_Problem details_: All that is wanted is the span of lines from the one with "to (372 80)" to the last line of the data, copied exactly.

_Data excerpt_:
__________
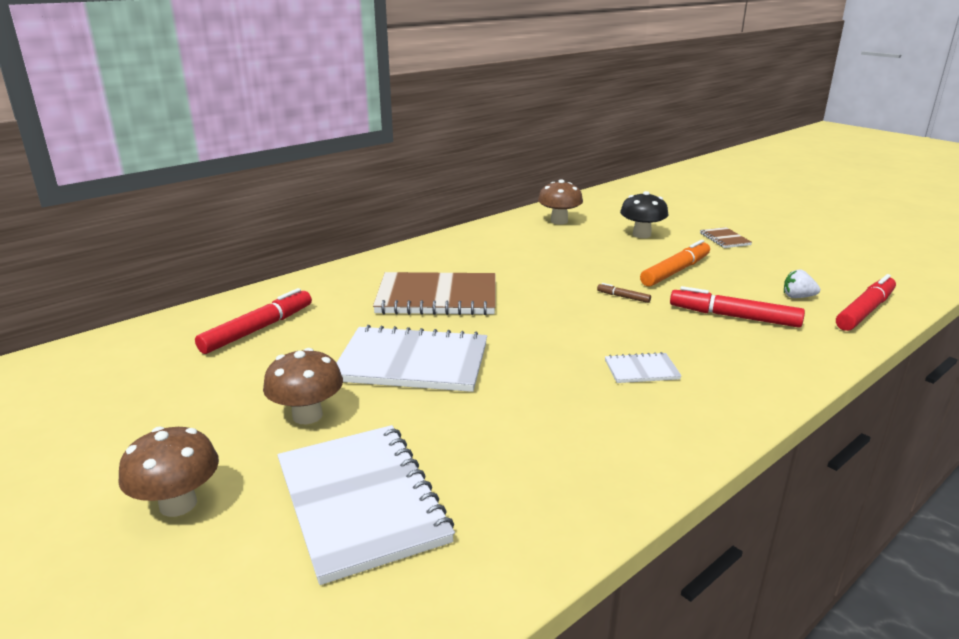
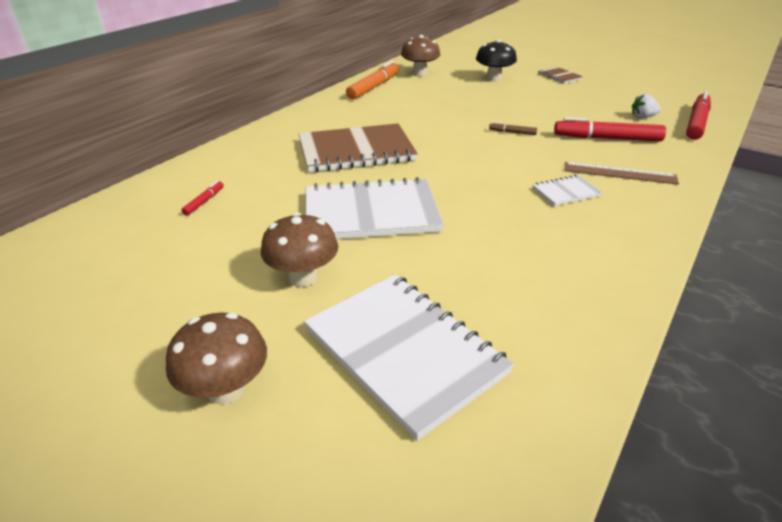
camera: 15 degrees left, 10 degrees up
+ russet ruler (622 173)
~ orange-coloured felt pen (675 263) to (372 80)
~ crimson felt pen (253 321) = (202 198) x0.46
__________
_Result of this exercise_:
~ orange-coloured felt pen (675 263) to (372 80)
~ crimson felt pen (253 321) = (202 198) x0.46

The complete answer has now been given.